■ Directions:
Please return the lines of the data that contain "schottky".

__________

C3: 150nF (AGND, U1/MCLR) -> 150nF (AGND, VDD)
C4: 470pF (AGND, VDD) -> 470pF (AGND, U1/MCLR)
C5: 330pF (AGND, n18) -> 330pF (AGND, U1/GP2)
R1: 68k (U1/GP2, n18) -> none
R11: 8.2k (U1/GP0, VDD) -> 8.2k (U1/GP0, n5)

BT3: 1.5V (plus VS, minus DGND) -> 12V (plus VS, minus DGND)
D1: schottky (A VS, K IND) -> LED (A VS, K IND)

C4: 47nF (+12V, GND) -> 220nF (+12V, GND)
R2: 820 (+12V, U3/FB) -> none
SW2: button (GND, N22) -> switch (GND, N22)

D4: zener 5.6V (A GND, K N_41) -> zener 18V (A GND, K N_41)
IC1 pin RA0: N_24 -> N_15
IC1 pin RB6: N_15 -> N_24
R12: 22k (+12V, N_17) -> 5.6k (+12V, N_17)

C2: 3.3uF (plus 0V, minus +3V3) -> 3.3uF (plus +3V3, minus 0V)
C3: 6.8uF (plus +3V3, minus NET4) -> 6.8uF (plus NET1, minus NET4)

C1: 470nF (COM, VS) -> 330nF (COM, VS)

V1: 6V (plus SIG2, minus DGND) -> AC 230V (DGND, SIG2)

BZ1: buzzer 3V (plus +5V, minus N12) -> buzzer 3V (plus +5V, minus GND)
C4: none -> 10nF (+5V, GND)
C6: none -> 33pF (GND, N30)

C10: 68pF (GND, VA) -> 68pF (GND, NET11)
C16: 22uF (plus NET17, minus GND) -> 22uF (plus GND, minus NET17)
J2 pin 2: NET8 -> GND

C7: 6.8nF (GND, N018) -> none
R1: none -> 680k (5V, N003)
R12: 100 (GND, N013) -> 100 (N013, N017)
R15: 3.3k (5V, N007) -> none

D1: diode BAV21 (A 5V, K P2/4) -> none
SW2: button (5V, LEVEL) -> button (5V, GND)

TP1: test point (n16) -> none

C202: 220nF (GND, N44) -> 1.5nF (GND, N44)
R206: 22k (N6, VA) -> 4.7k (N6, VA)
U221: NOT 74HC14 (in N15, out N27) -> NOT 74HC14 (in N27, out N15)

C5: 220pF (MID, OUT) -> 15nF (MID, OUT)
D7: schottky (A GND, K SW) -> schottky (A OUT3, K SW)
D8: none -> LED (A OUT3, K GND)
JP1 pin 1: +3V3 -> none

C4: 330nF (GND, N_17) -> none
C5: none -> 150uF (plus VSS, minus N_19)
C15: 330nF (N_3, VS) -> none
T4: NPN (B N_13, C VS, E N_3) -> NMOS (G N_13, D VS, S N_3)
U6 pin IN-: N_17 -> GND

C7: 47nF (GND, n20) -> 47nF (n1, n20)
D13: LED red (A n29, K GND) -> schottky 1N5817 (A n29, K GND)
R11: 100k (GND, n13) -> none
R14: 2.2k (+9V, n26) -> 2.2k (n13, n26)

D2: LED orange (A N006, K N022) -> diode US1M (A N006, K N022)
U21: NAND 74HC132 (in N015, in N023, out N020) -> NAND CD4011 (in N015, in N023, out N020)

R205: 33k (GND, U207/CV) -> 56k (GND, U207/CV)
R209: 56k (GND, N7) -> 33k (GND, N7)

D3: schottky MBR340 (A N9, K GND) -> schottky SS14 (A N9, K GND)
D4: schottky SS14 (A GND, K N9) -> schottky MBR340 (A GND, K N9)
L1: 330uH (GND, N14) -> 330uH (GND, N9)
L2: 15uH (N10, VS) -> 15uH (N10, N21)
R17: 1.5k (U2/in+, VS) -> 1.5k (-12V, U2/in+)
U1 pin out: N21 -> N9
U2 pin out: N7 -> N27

__________

■ Result:
D1: schottky (A VS, K IND) -> LED (A VS, K IND)
D7: schottky (A GND, K SW) -> schottky (A OUT3, K SW)
D13: LED red (A n29, K GND) -> schottky 1N5817 (A n29, K GND)
D3: schottky MBR340 (A N9, K GND) -> schottky SS14 (A N9, K GND)
D4: schottky SS14 (A GND, K N9) -> schottky MBR340 (A GND, K N9)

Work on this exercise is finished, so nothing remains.